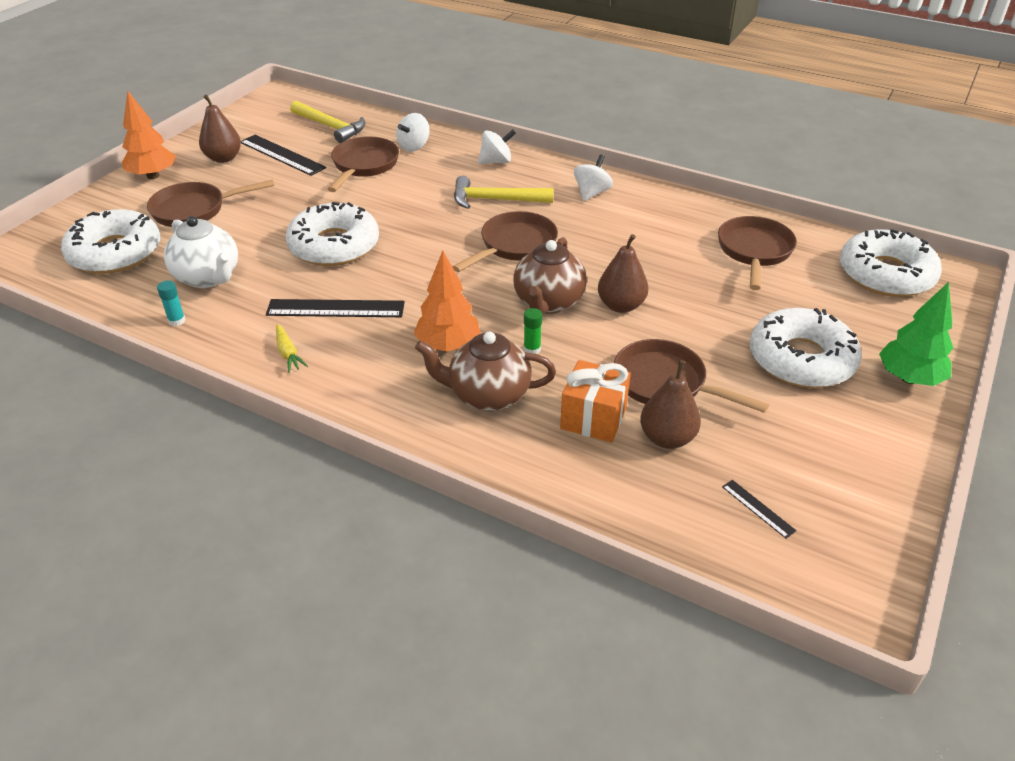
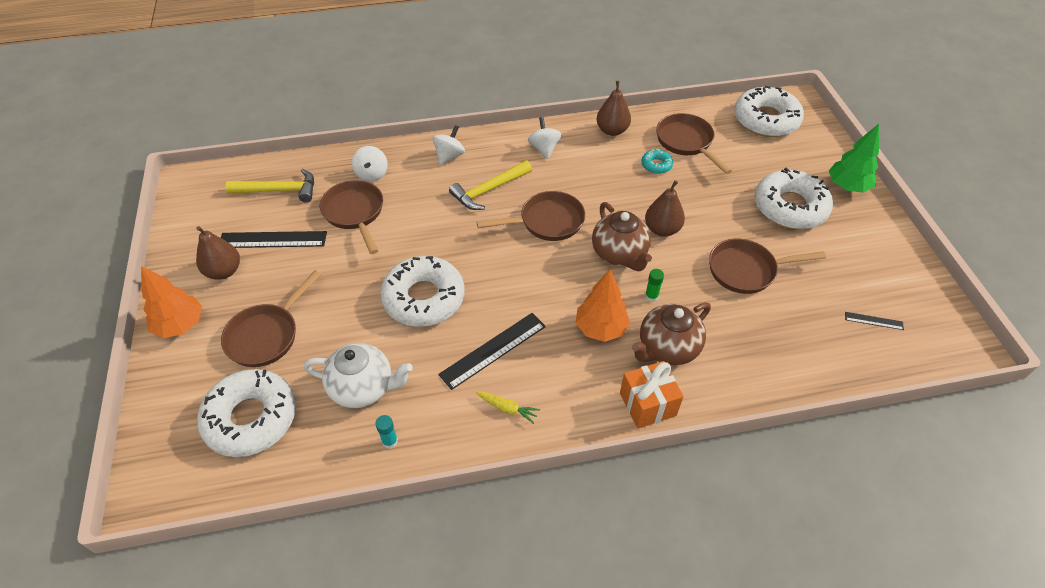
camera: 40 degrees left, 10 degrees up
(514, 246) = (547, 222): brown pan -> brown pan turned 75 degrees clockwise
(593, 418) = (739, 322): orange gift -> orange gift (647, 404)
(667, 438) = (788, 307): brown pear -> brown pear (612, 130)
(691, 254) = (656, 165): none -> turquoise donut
---+---
Requirement> Find "(593, 418) = (739, 322): orange" in the material above; set down exactly the line holding it and every line after it, through the last, and no others.

Problem solution>
(593, 418) = (739, 322): orange gift -> orange gift (647, 404)
(667, 438) = (788, 307): brown pear -> brown pear (612, 130)
(691, 254) = (656, 165): none -> turquoise donut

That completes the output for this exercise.